(Colored item counts)

+++++

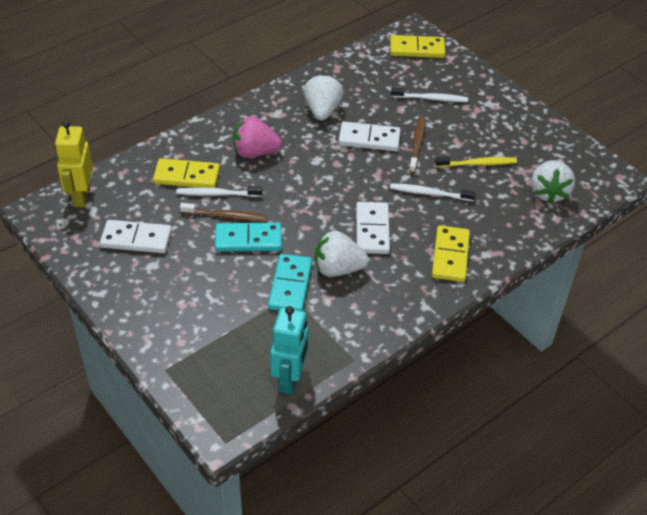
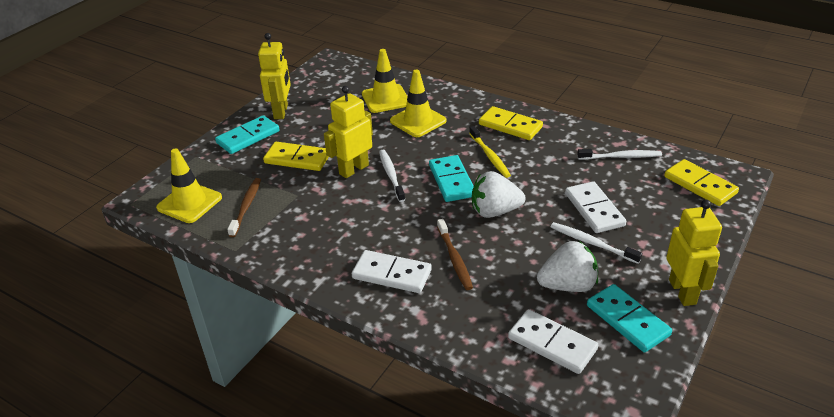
pink strawberry: [233,116,282,158] = 1 -> none = 0
turquoise domino: [215,223,282,252] [268,254,312,311] = 2 -> [215,115,280,154] [429,155,474,202] [587,284,672,352] = 3
turquoise robot: [270,306,309,394] = 1 -> none = 0
white strawberry: [303,74,344,121] [315,231,369,277] [531,160,575,204] = 3 -> [472,171,525,218] [537,241,598,292] = 2
yellow robot: [55,120,93,207] = 1 -> [258,33,291,119] [324,86,373,178] [666,200,722,306] = 3
yellow traffic cone: none = 0 -> [156,148,222,223] [362,49,408,113] [390,70,447,137] = 3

+++++

- Work instructions: Could you retype all the entries exactly, skipping the pictures?

- Task output:
pink strawberry: [233,116,282,158] = 1 -> none = 0
turquoise domino: [215,223,282,252] [268,254,312,311] = 2 -> [215,115,280,154] [429,155,474,202] [587,284,672,352] = 3
turquoise robot: [270,306,309,394] = 1 -> none = 0
white strawberry: [303,74,344,121] [315,231,369,277] [531,160,575,204] = 3 -> [472,171,525,218] [537,241,598,292] = 2
yellow robot: [55,120,93,207] = 1 -> [258,33,291,119] [324,86,373,178] [666,200,722,306] = 3
yellow traffic cone: none = 0 -> [156,148,222,223] [362,49,408,113] [390,70,447,137] = 3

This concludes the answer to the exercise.